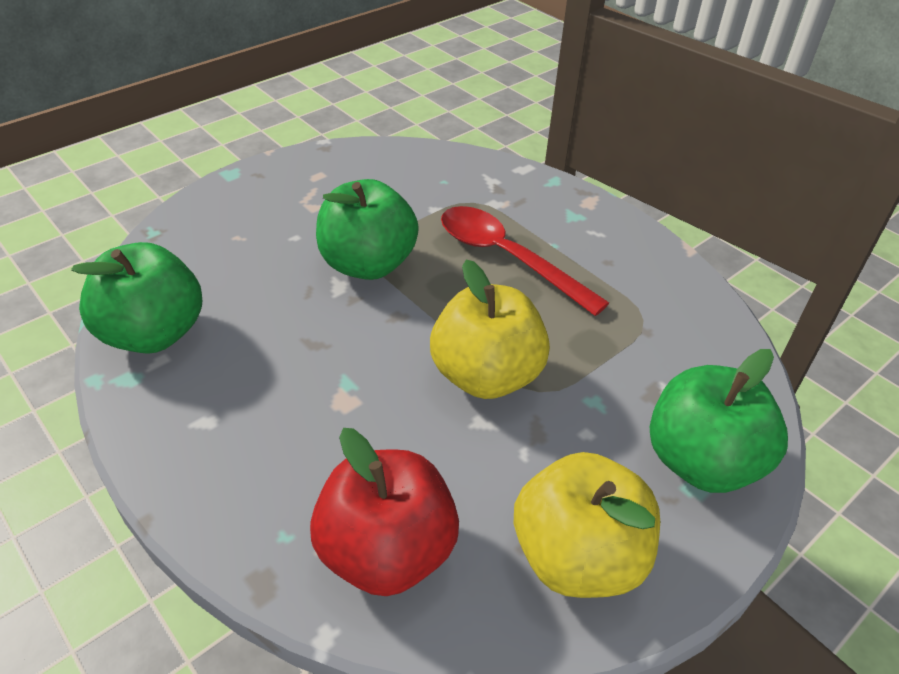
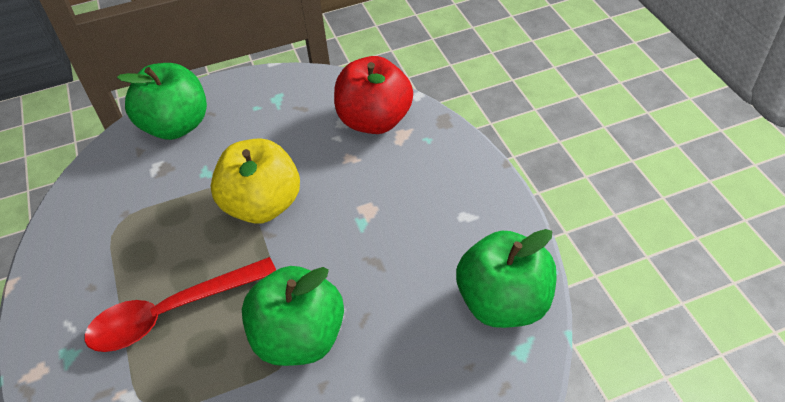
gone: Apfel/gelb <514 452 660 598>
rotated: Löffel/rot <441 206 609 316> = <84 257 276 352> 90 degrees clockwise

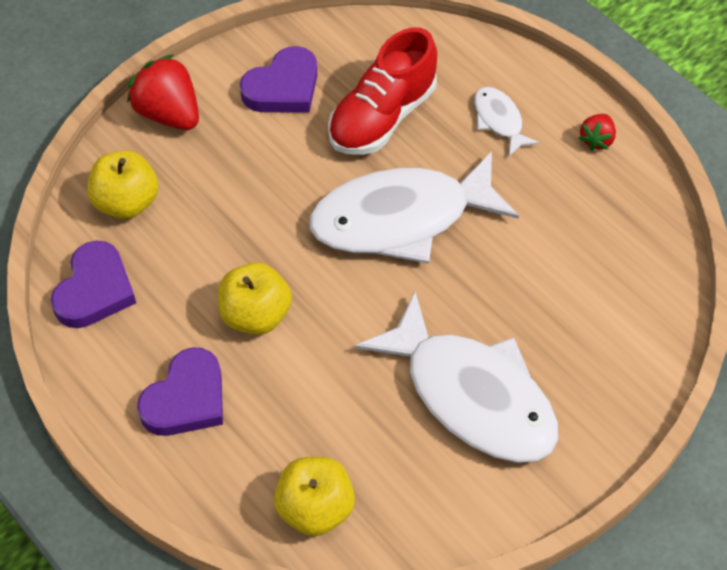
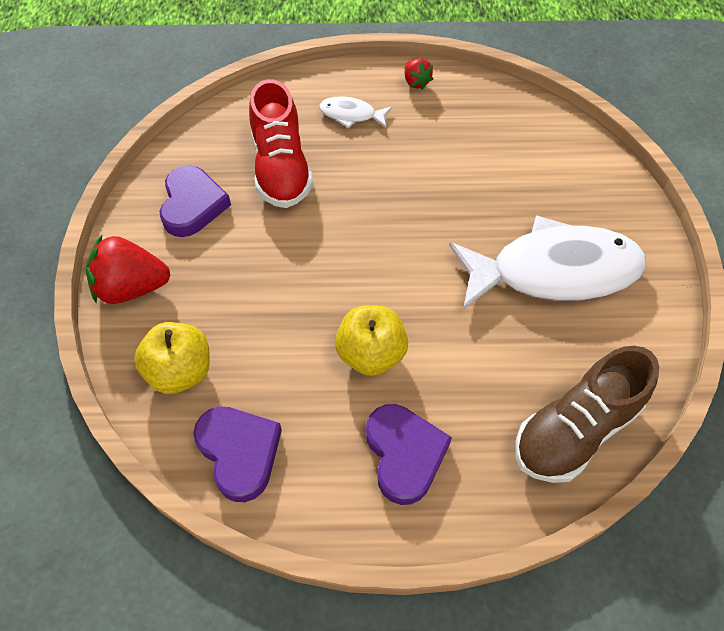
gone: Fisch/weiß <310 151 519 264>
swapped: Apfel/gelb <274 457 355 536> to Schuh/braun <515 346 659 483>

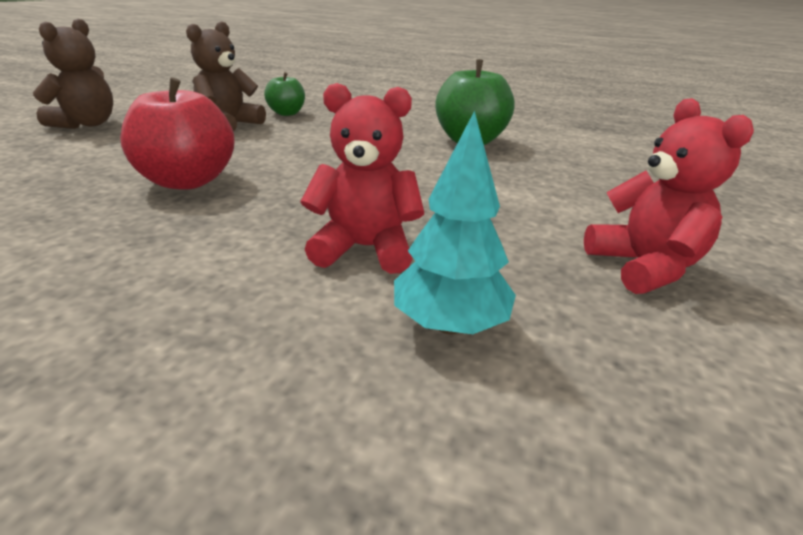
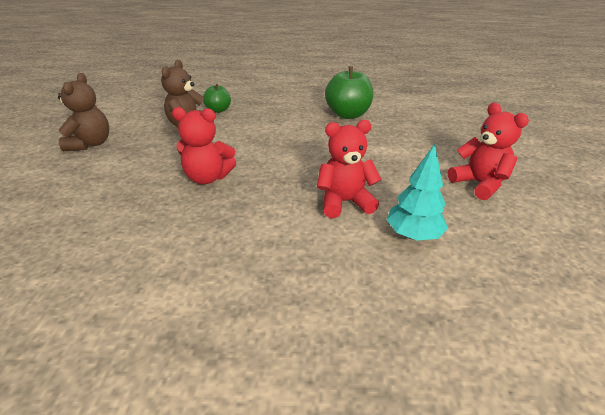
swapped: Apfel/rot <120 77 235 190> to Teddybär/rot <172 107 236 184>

### What you are asked to do
Recopy the whole listing above precisely, excluding images.

### The answer
gone: Apfel/gelb <514 452 660 598>
rotated: Löffel/rot <441 206 609 316> = <84 257 276 352> 90 degrees clockwise

gone: Fisch/weiß <310 151 519 264>
swapped: Apfel/gelb <274 457 355 536> to Schuh/braun <515 346 659 483>

swapped: Apfel/rot <120 77 235 190> to Teddybär/rot <172 107 236 184>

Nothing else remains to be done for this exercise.